**What you should do:**
What follows is a set of records. Copy them exactly and leave out the images.
[[ Records shown open ]]
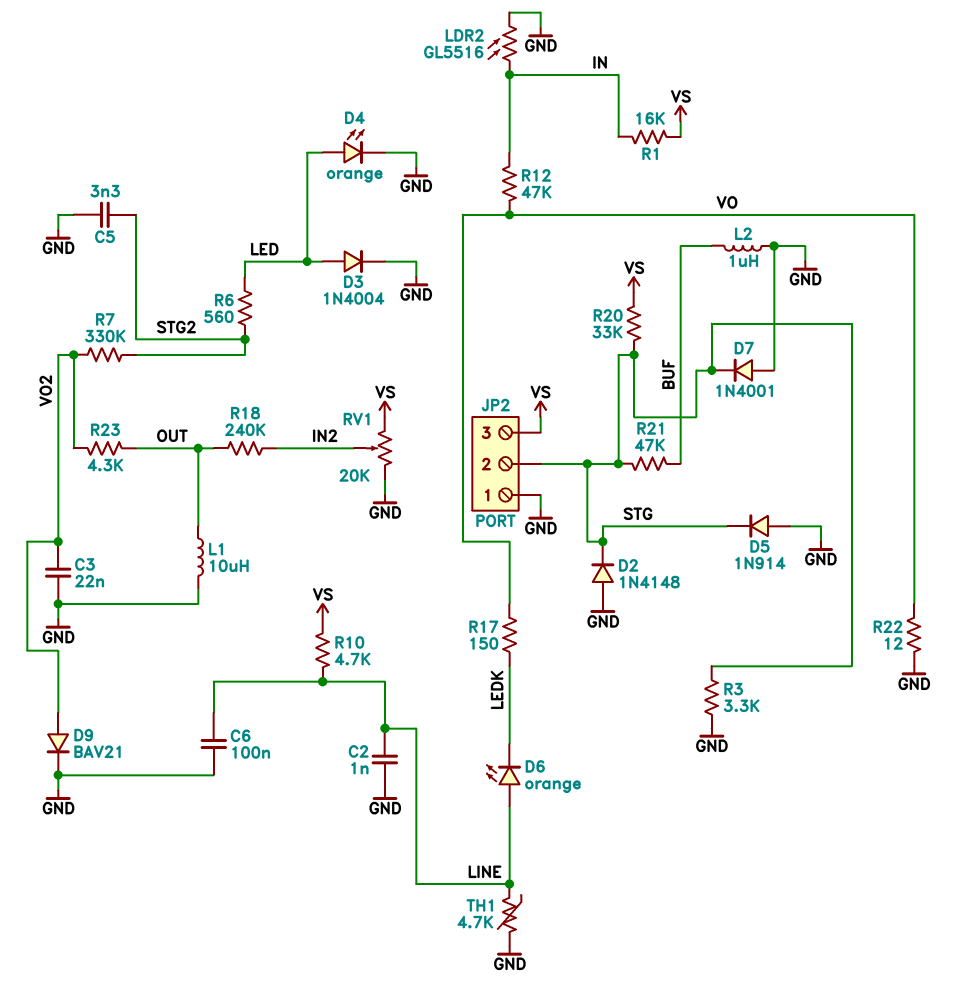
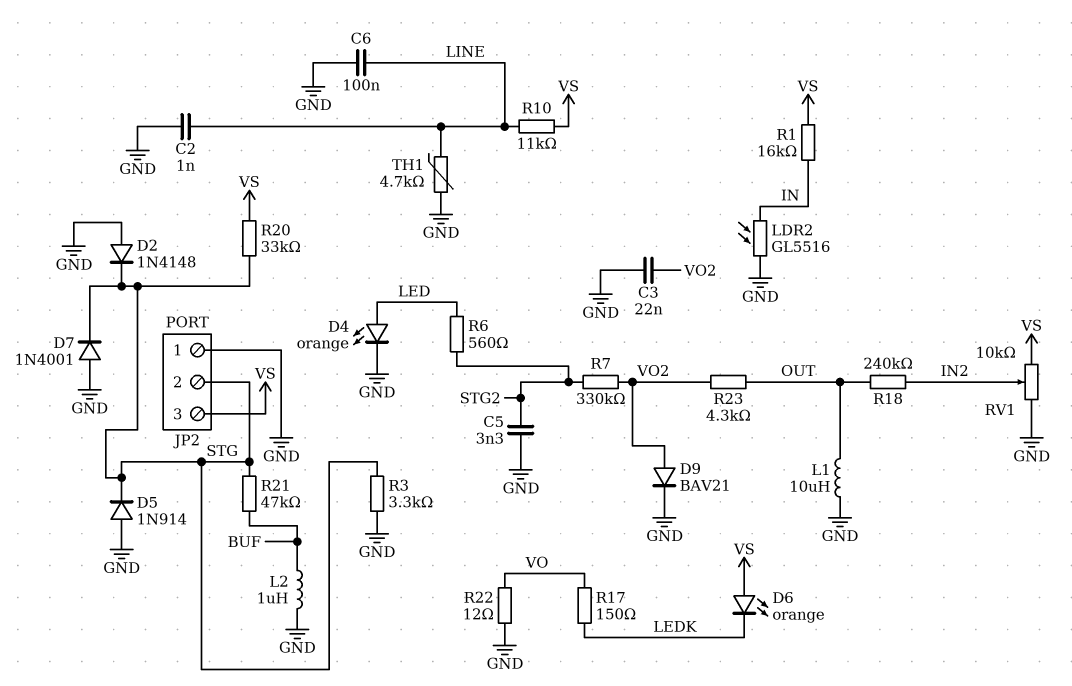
D3: diode 1N4004 (A LED, K GND) -> none
D6: LED orange (A LINE, K LEDK) -> LED orange (A VS, K LEDK)
R10: 4.7k (LINE, VS) -> 11k (LINE, VS)
R12: 47k (IN, VO) -> none
RV1: 20k (GND, VS, wiper IN2) -> 10k (GND, VS, wiper IN2)

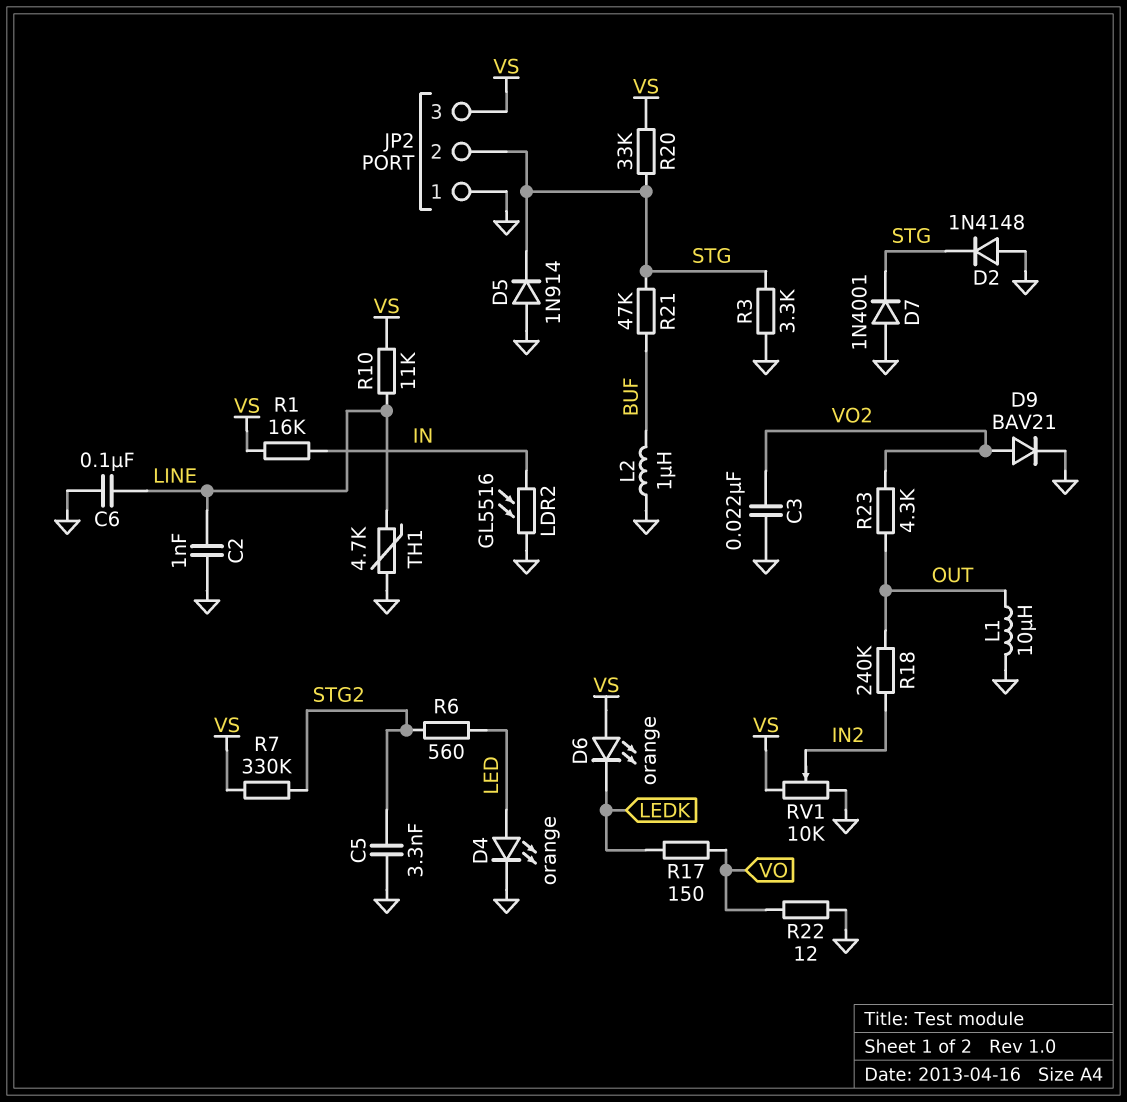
R7: 330k (STG2, VO2) -> 330k (STG2, VS)

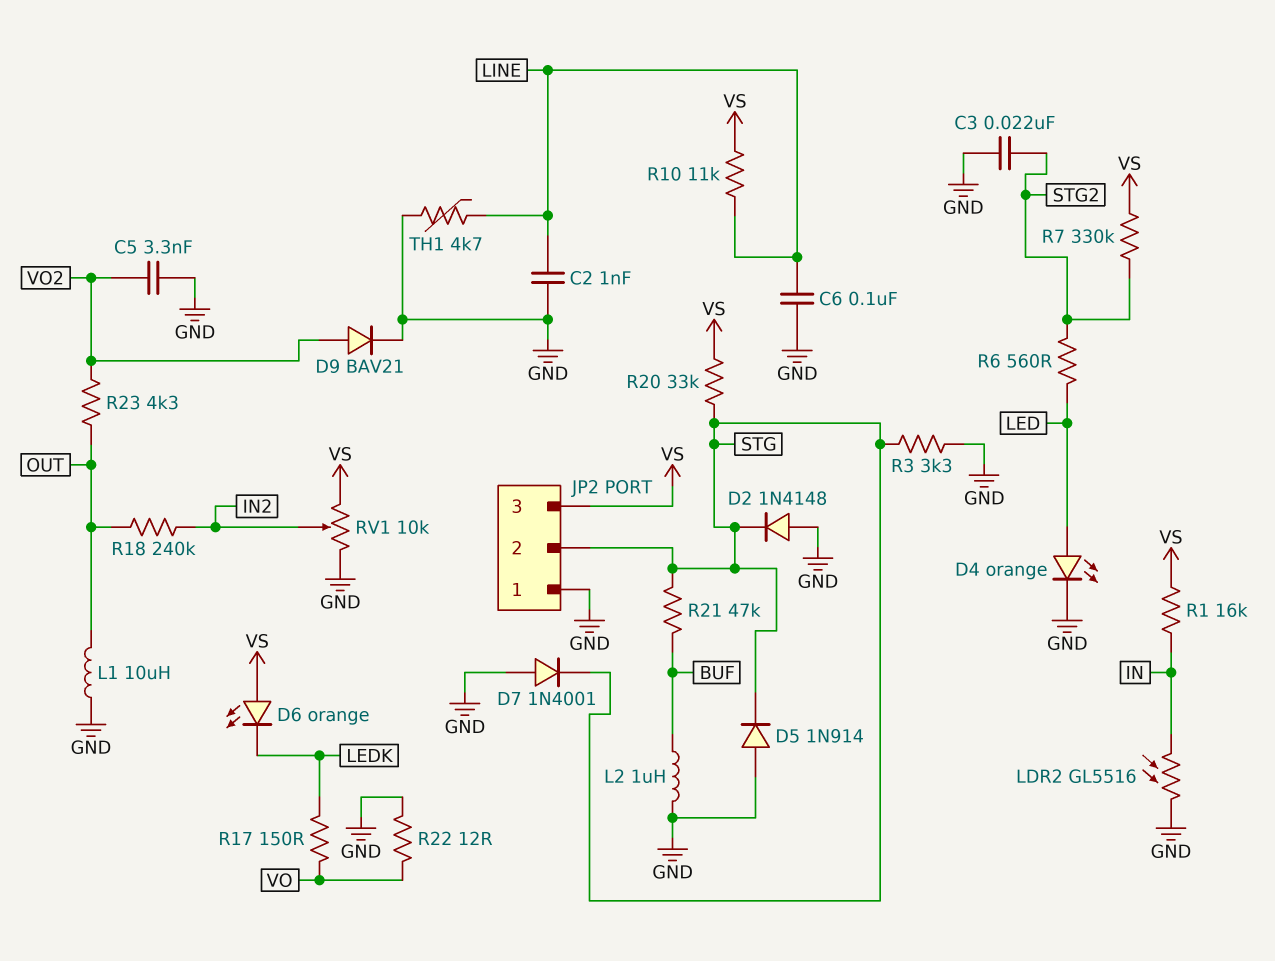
C3: 22nF (GND, VO2) -> 22nF (GND, STG2)
C5: 3.3nF (GND, STG2) -> 3.3nF (GND, VO2)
[[ Records shown closed ]]
**Problem solution:**
D3: diode 1N4004 (A LED, K GND) -> none
D6: LED orange (A LINE, K LEDK) -> LED orange (A VS, K LEDK)
R10: 4.7k (LINE, VS) -> 11k (LINE, VS)
R12: 47k (IN, VO) -> none
RV1: 20k (GND, VS, wiper IN2) -> 10k (GND, VS, wiper IN2)

R7: 330k (STG2, VO2) -> 330k (STG2, VS)

C3: 22nF (GND, VO2) -> 22nF (GND, STG2)
C5: 3.3nF (GND, STG2) -> 3.3nF (GND, VO2)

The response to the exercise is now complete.